## WHAT NEEDS TO BE DONE
No pictures in the copy, please: retype all the records exactly.

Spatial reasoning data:
▼
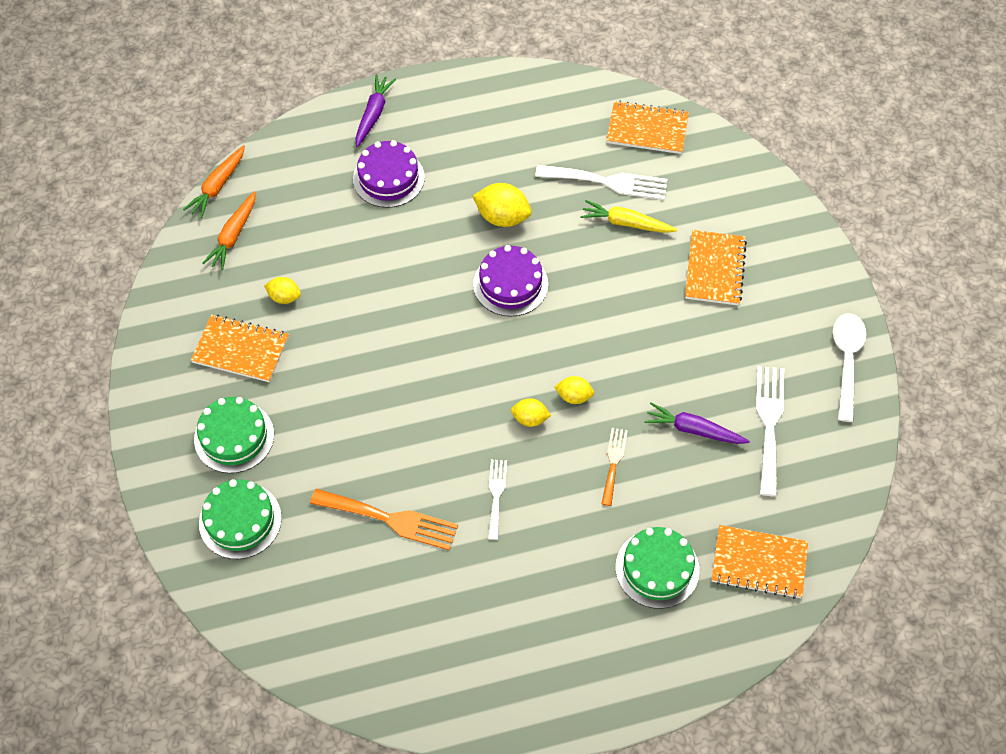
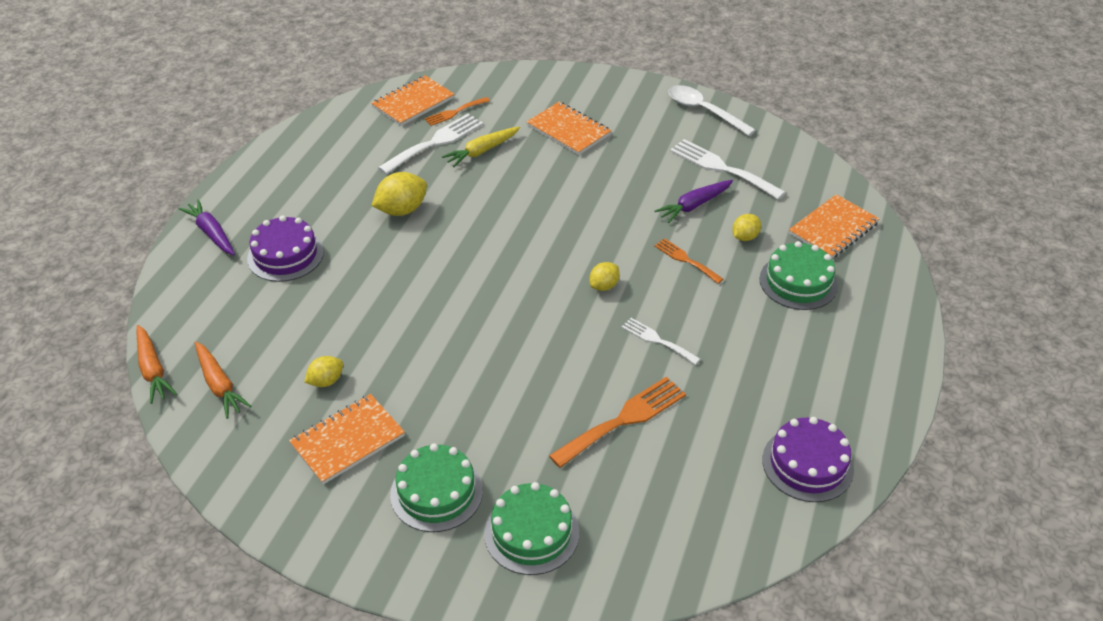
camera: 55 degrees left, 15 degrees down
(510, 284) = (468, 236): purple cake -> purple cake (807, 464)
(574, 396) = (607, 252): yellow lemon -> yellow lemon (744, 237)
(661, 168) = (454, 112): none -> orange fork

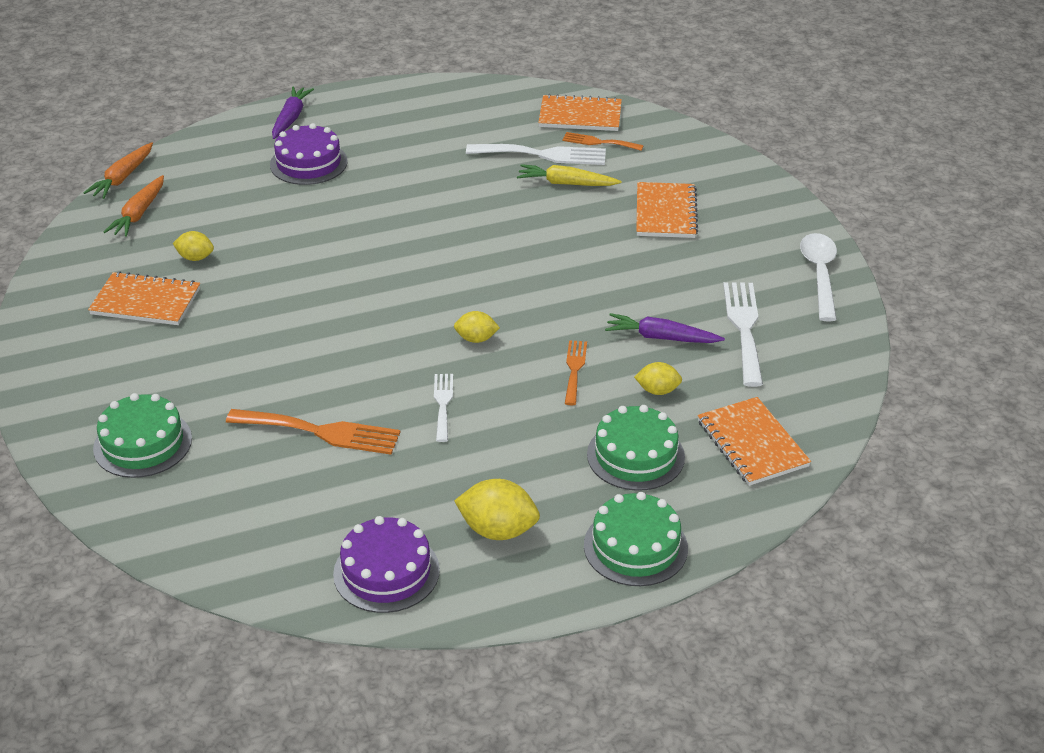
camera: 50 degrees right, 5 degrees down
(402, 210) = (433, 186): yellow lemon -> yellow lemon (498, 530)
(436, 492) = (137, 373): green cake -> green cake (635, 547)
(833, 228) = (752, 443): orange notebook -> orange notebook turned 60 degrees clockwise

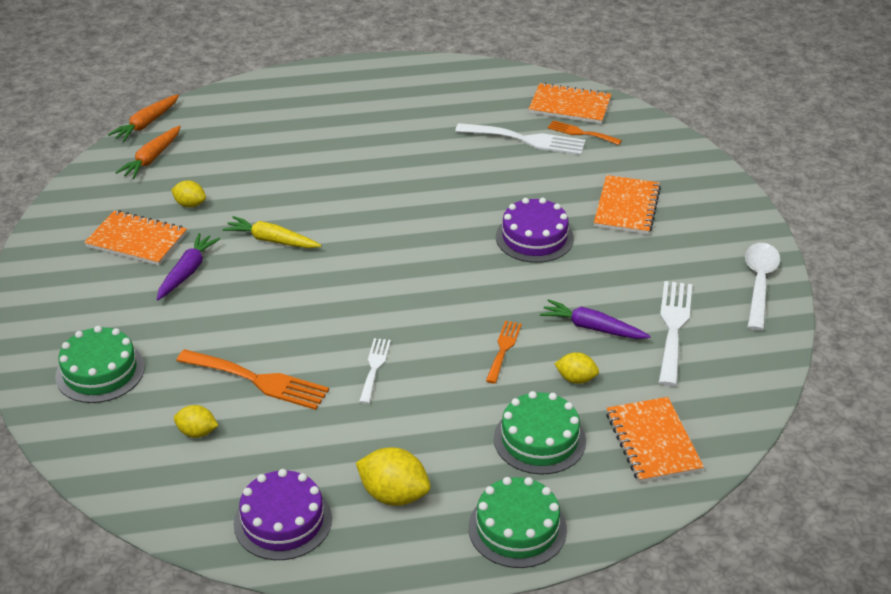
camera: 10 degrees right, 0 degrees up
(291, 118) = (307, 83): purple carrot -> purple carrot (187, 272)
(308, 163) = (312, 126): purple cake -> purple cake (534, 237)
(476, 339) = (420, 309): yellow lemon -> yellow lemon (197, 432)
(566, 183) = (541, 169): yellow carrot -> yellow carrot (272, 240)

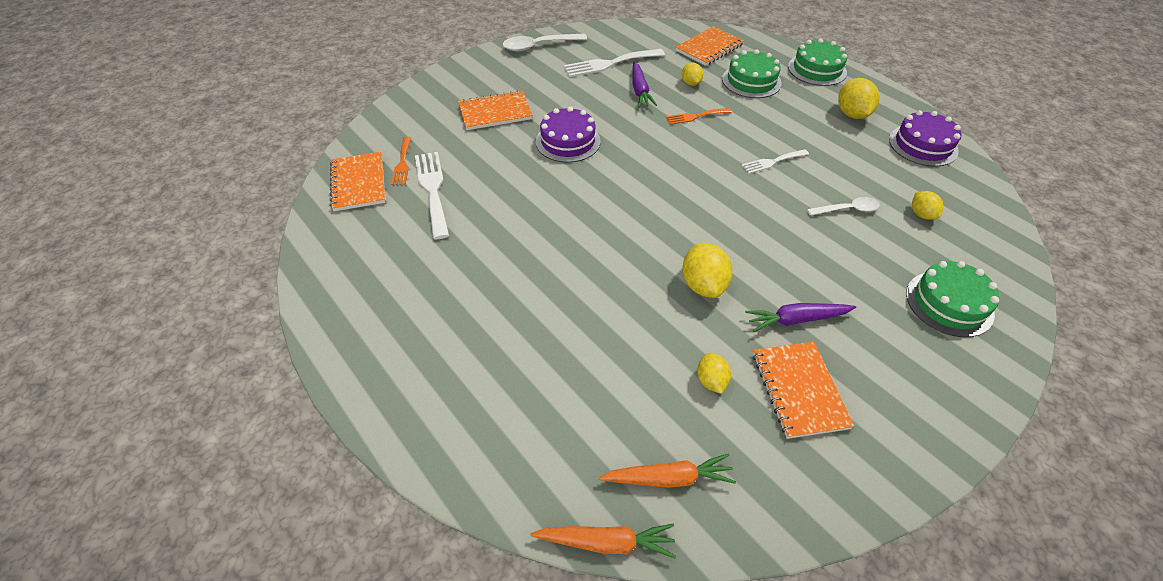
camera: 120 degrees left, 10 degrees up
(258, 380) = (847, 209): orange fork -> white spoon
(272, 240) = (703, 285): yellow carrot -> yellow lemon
▲
## EXPECTED ANSWER
camera: 55 degrees left, 15 degrees down
(510, 284) = (468, 236): purple cake -> purple cake (807, 464)
(574, 396) = (607, 252): yellow lemon -> yellow lemon (744, 237)
(661, 168) = (454, 112): none -> orange fork

camera: 50 degrees right, 5 degrees down
(402, 210) = (433, 186): yellow lemon -> yellow lemon (498, 530)
(436, 492) = (137, 373): green cake -> green cake (635, 547)
(833, 228) = (752, 443): orange notebook -> orange notebook turned 60 degrees clockwise

camera: 10 degrees right, 0 degrees up
(291, 118) = (307, 83): purple carrot -> purple carrot (187, 272)
(308, 163) = (312, 126): purple cake -> purple cake (534, 237)
(476, 339) = (420, 309): yellow lemon -> yellow lemon (197, 432)
(566, 183) = (541, 169): yellow carrot -> yellow carrot (272, 240)

camera: 120 degrees left, 10 degrees up
(258, 380) = (847, 209): orange fork -> white spoon
(272, 240) = (703, 285): yellow carrot -> yellow lemon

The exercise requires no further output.